• Exercise details
Wherever a line in the records contains the word "AGND", return that line.

(Dataset items)
..........

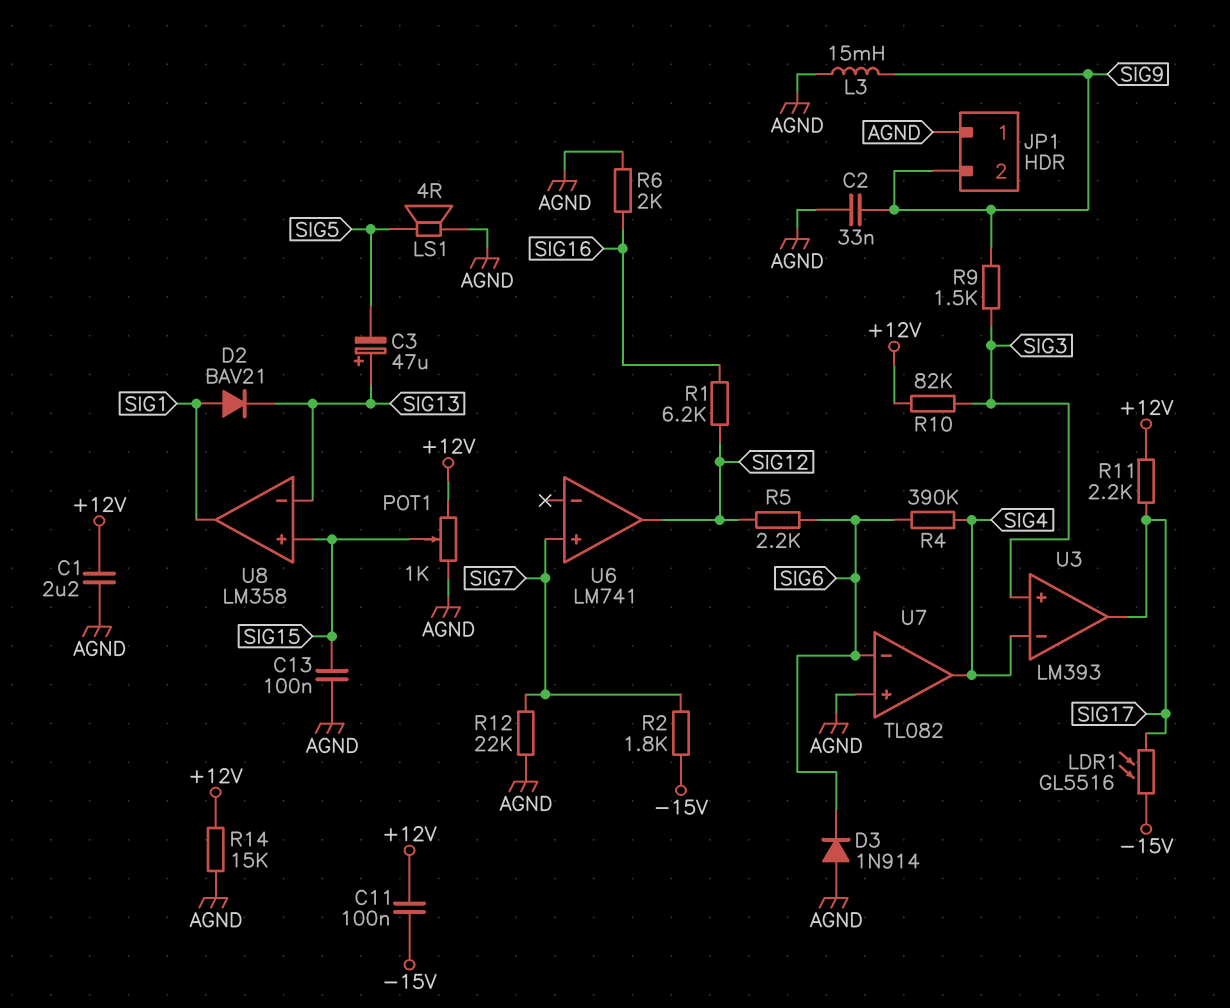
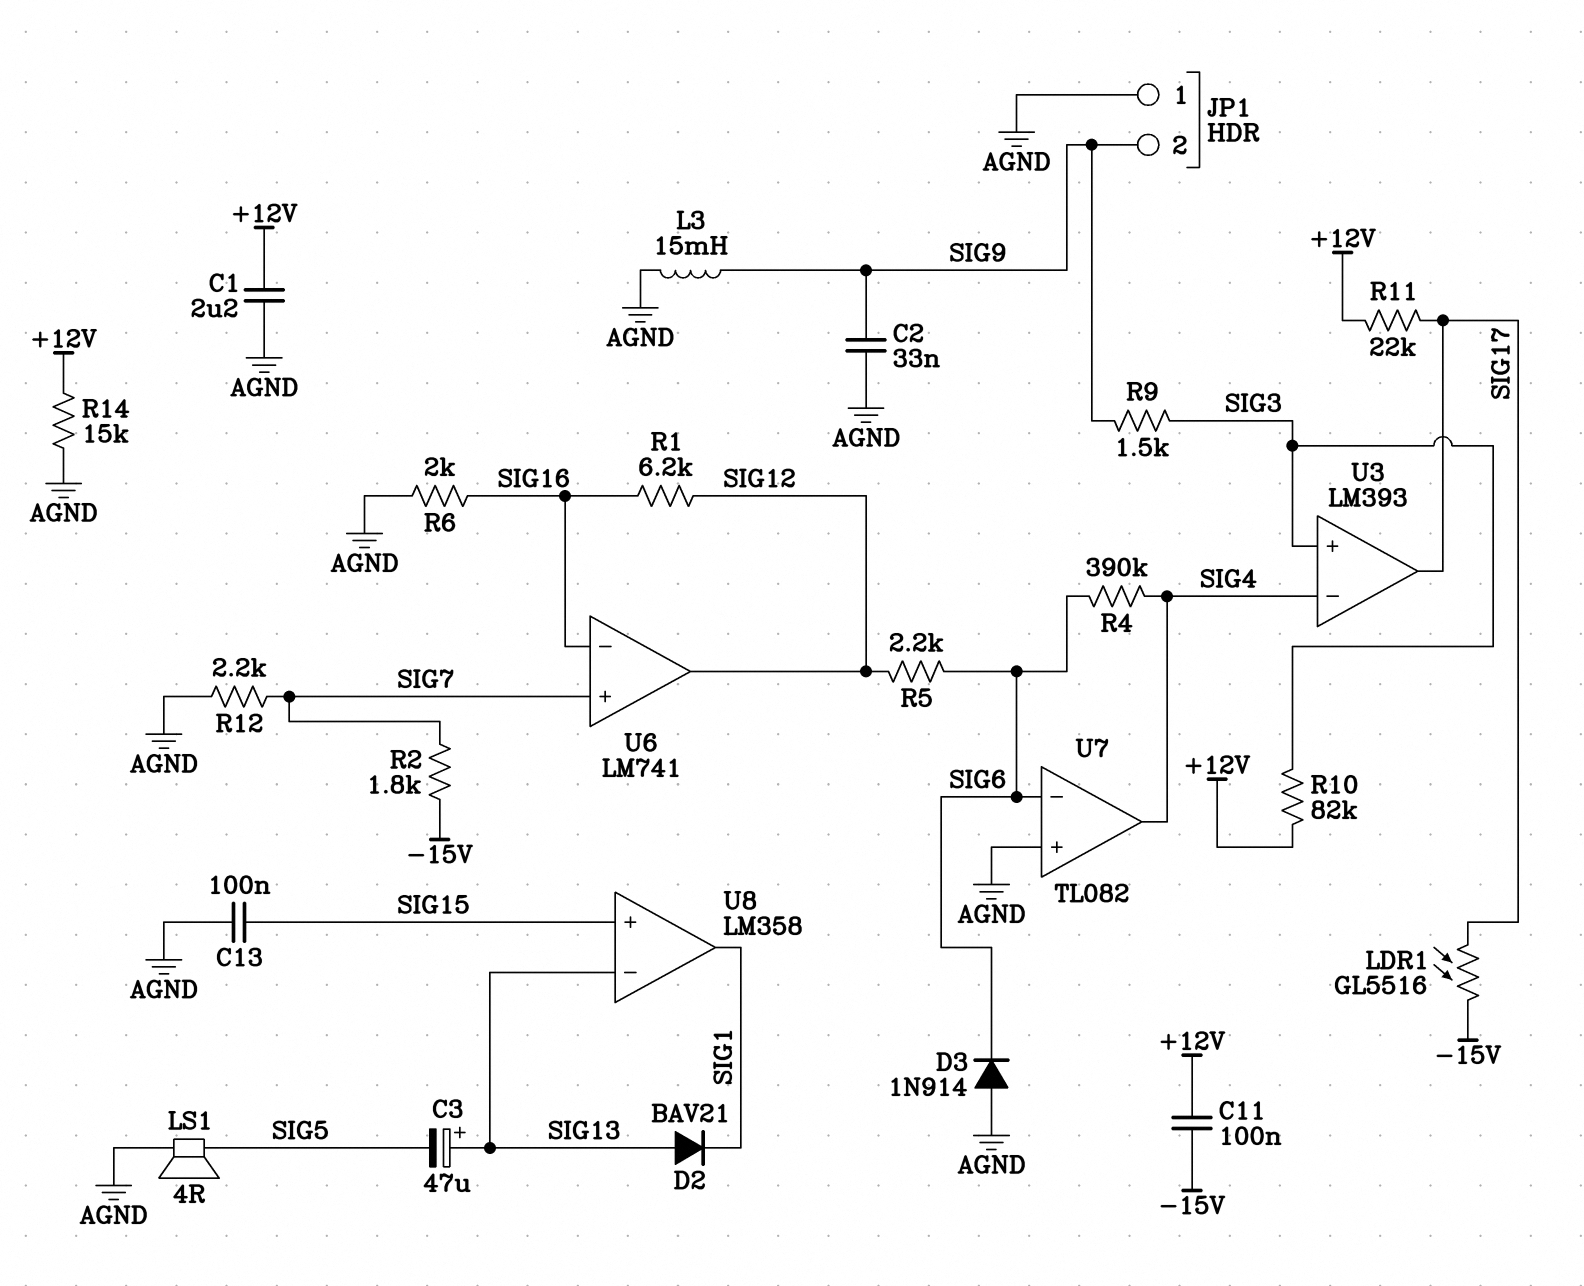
D2: diode BAV21 (A SIG1, K SIG13) -> diode BAV21 (A SIG13, K SIG1)
POT1: 1k (+12V, AGND, wiper SIG15) -> none
R11: 2.2k (+12V, SIG17) -> 22k (+12V, SIG17)
R12: 22k (AGND, SIG7) -> 2.2k (AGND, SIG7)
U6 pin in-: none -> SIG16

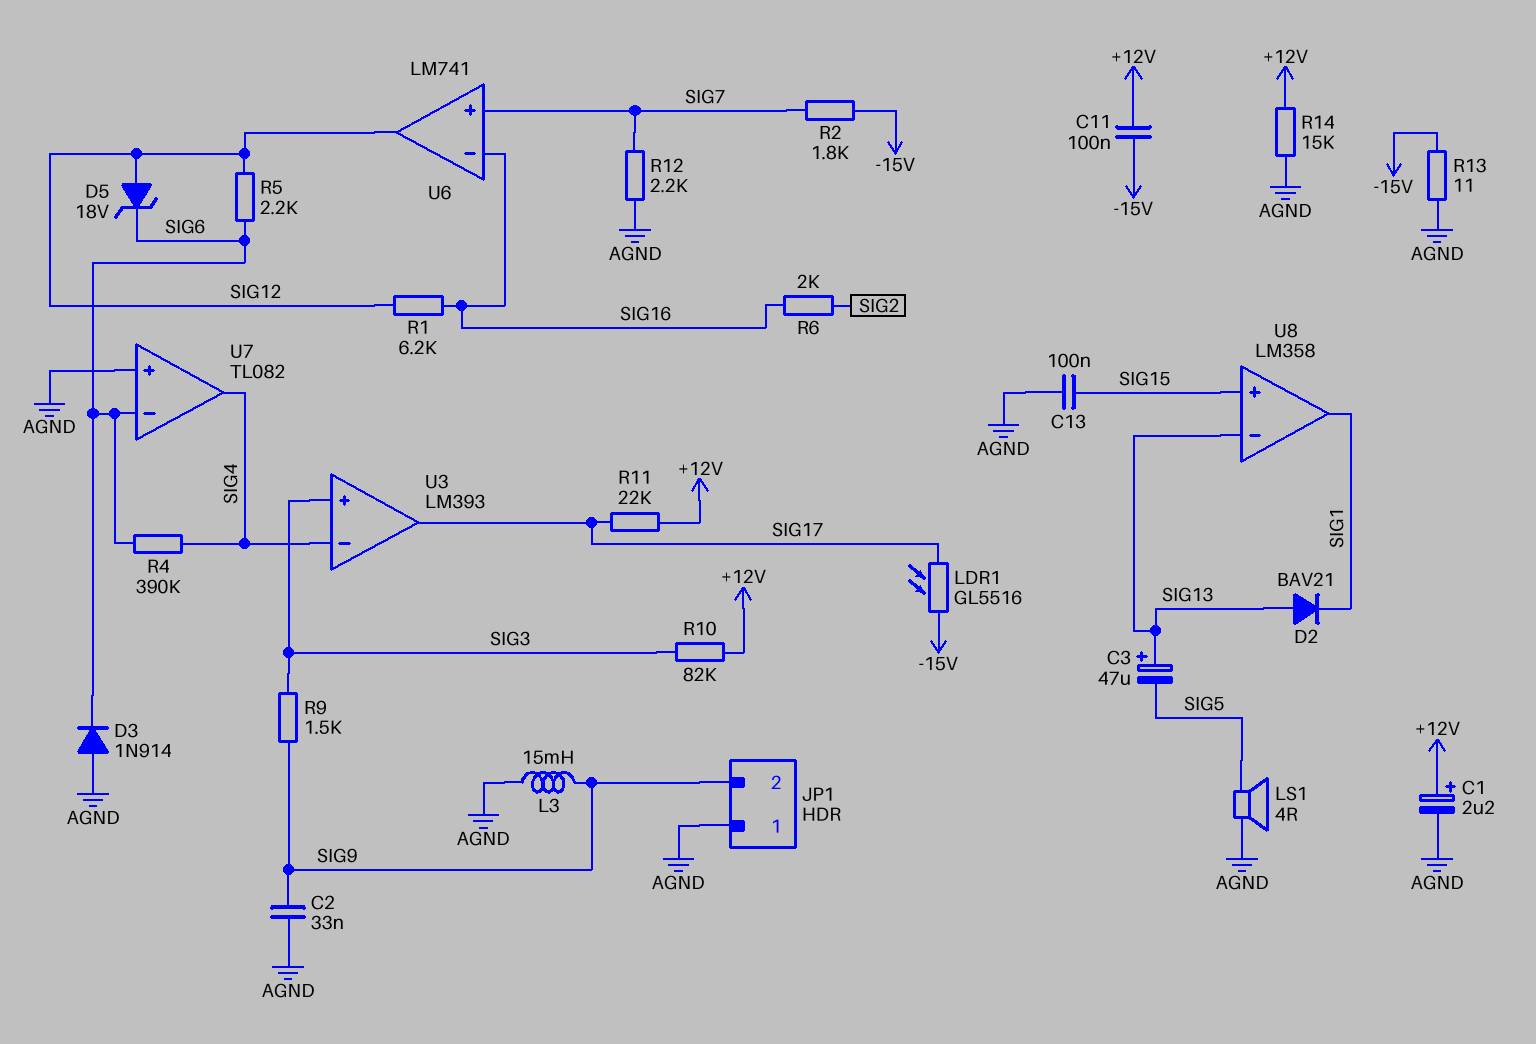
C1: 2.2uF (+12V, AGND) -> 2.2uF (plus +12V, minus AGND)
D5: none -> zener 18V (A SIG12, K SIG6)
R6: 2k (AGND, SIG16) -> 2k (SIG2, SIG16)
R13: none -> 11 (-15V, AGND)

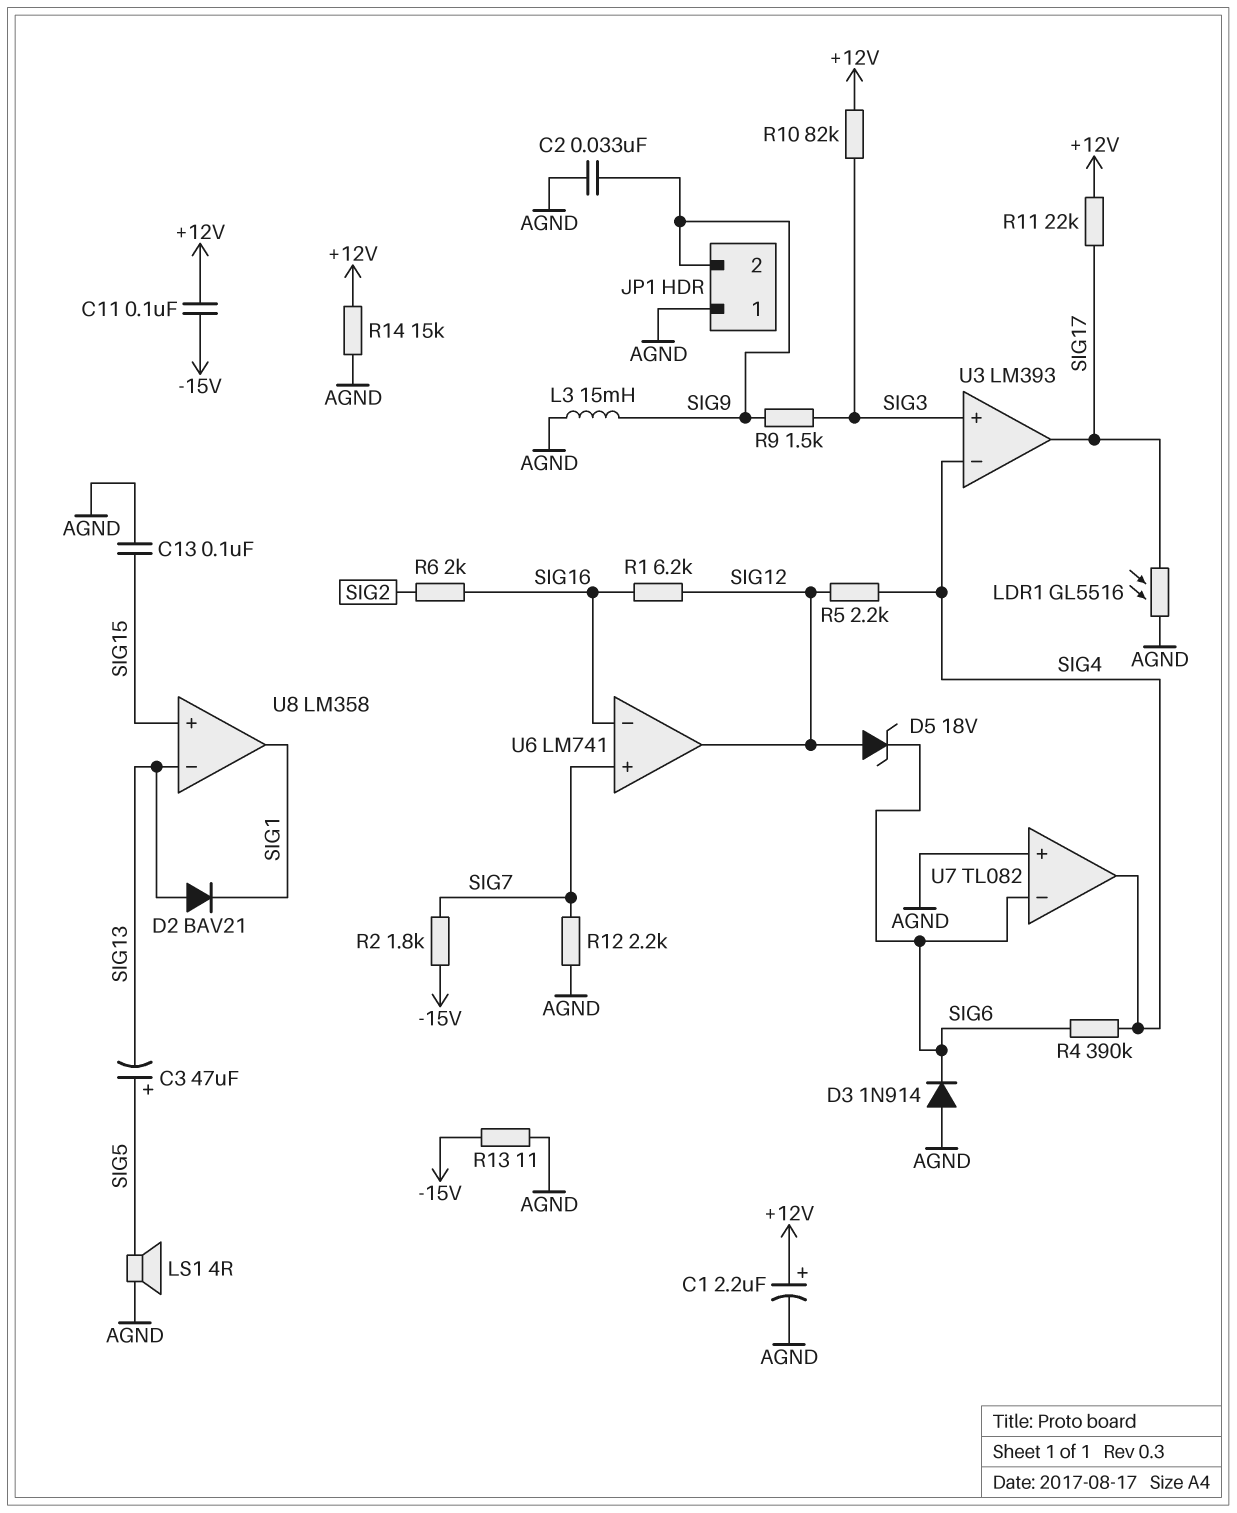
C3: 47uF (plus SIG13, minus SIG5) -> 47uF (plus SIG5, minus SIG13)
LDR1: GL5516 (-15V, SIG17) -> GL5516 (AGND, SIG17)
R5: 2.2k (SIG6, SIG12) -> 2.2k (SIG4, SIG12)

..........

• Solution to this exercise
POT1: 1k (+12V, AGND, wiper SIG15) -> none
R12: 22k (AGND, SIG7) -> 2.2k (AGND, SIG7)
C1: 2.2uF (+12V, AGND) -> 2.2uF (plus +12V, minus AGND)
R6: 2k (AGND, SIG16) -> 2k (SIG2, SIG16)
R13: none -> 11 (-15V, AGND)
LDR1: GL5516 (-15V, SIG17) -> GL5516 (AGND, SIG17)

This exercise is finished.